● THE PROBLEM: Convert every line of the records below into a numbered list, skipping blank lines. Leave the picture out of your answer.

(Saved entries)
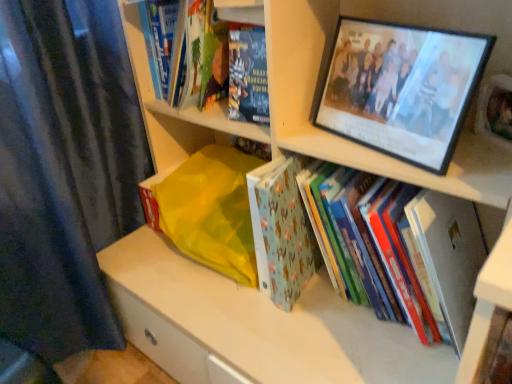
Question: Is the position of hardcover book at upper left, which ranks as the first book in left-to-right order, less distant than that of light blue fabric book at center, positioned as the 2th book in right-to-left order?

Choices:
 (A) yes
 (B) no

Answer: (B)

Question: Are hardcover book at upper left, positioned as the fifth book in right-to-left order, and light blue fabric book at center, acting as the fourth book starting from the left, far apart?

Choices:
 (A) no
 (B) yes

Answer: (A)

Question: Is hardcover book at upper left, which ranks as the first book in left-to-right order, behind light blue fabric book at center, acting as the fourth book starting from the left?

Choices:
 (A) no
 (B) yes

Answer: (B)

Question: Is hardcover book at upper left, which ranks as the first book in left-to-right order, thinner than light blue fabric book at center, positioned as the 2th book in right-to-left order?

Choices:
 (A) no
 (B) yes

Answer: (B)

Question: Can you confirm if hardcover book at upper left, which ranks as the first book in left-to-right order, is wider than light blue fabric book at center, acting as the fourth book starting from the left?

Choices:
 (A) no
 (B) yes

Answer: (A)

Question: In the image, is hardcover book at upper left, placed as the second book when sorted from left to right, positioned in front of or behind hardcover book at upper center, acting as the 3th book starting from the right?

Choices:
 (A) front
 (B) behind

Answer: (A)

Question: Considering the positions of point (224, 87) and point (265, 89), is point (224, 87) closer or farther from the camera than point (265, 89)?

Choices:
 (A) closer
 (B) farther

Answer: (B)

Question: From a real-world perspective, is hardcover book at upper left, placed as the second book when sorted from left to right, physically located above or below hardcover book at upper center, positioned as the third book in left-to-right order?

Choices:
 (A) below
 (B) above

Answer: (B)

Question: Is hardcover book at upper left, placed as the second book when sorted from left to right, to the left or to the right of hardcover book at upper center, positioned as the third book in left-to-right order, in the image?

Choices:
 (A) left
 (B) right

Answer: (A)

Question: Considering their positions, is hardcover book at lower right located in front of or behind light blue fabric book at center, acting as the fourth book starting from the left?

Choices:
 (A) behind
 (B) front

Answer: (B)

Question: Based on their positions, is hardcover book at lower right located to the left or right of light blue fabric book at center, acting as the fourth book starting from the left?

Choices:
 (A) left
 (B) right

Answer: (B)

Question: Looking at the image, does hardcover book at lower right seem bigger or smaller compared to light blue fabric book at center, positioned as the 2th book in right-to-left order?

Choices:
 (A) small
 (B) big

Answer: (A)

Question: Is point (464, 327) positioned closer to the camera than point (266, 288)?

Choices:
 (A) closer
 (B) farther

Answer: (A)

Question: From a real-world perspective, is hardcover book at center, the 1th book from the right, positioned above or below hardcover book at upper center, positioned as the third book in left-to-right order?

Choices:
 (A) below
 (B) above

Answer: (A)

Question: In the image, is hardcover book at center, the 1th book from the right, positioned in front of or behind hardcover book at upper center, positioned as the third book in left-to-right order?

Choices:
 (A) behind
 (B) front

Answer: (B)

● SOLVED EXERCISE:
1. Question: Is the position of hardcover book at upper left, which ranks as the first book in left-to-right order, less distant than that of light blue fabric book at center, positioned as the 2th book in right-to-left order?
2. Choices:
3.  (A) yes
4.  (B) no
5. Answer: (B)
6. Question: Are hardcover book at upper left, positioned as the fifth book in right-to-left order, and light blue fabric book at center, acting as the fourth book starting from the left, far apart?
7. Choices:
8.  (A) no
9.  (B) yes
10. Answer: (A)
11. Question: Is hardcover book at upper left, which ranks as the first book in left-to-right order, behind light blue fabric book at center, acting as the fourth book starting from the left?
12. Choices:
13.  (A) no
14.  (B) yes
15. Answer: (B)
16. Question: Is hardcover book at upper left, which ranks as the first book in left-to-right order, thinner than light blue fabric book at center, positioned as the 2th book in right-to-left order?
17. Choices:
18.  (A) no
19.  (B) yes
20. Answer: (B)
21. Question: Can you confirm if hardcover book at upper left, which ranks as the first book in left-to-right order, is wider than light blue fabric book at center, acting as the fourth book starting from the left?
22. Choices:
23.  (A) no
24.  (B) yes
25. Answer: (A)
26. Question: In the image, is hardcover book at upper left, placed as the second book when sorted from left to right, positioned in front of or behind hardcover book at upper center, acting as the 3th book starting from the right?
27. Choices:
28.  (A) front
29.  (B) behind
30. Answer: (A)
31. Question: Considering the positions of point (224, 87) and point (265, 89), is point (224, 87) closer or farther from the camera than point (265, 89)?
32. Choices:
33.  (A) closer
34.  (B) farther
35. Answer: (B)
36. Question: From a real-world perspective, is hardcover book at upper left, placed as the second book when sorted from left to right, physically located above or below hardcover book at upper center, positioned as the third book in left-to-right order?
37. Choices:
38.  (A) below
39.  (B) above
40. Answer: (B)
41. Question: Is hardcover book at upper left, placed as the second book when sorted from left to right, to the left or to the right of hardcover book at upper center, positioned as the third book in left-to-right order, in the image?
42. Choices:
43.  (A) left
44.  (B) right
45. Answer: (A)
46. Question: Considering their positions, is hardcover book at lower right located in front of or behind light blue fabric book at center, acting as the fourth book starting from the left?
47. Choices:
48.  (A) behind
49.  (B) front
50. Answer: (B)
51. Question: Based on their positions, is hardcover book at lower right located to the left or right of light blue fabric book at center, acting as the fourth book starting from the left?
52. Choices:
53.  (A) left
54.  (B) right
55. Answer: (B)
56. Question: Looking at the image, does hardcover book at lower right seem bigger or smaller compared to light blue fabric book at center, positioned as the 2th book in right-to-left order?
57. Choices:
58.  (A) small
59.  (B) big
60. Answer: (A)
61. Question: Is point (464, 327) positioned closer to the camera than point (266, 288)?
62. Choices:
63.  (A) closer
64.  (B) farther
65. Answer: (A)
66. Question: From a real-world perspective, is hardcover book at center, the 1th book from the right, positioned above or below hardcover book at upper center, positioned as the third book in left-to-right order?
67. Choices:
68.  (A) below
69.  (B) above
70. Answer: (A)
71. Question: In the image, is hardcover book at center, the 1th book from the right, positioned in front of or behind hardcover book at upper center, positioned as the third book in left-to-right order?
72. Choices:
73.  (A) behind
74.  (B) front
75. Answer: (B)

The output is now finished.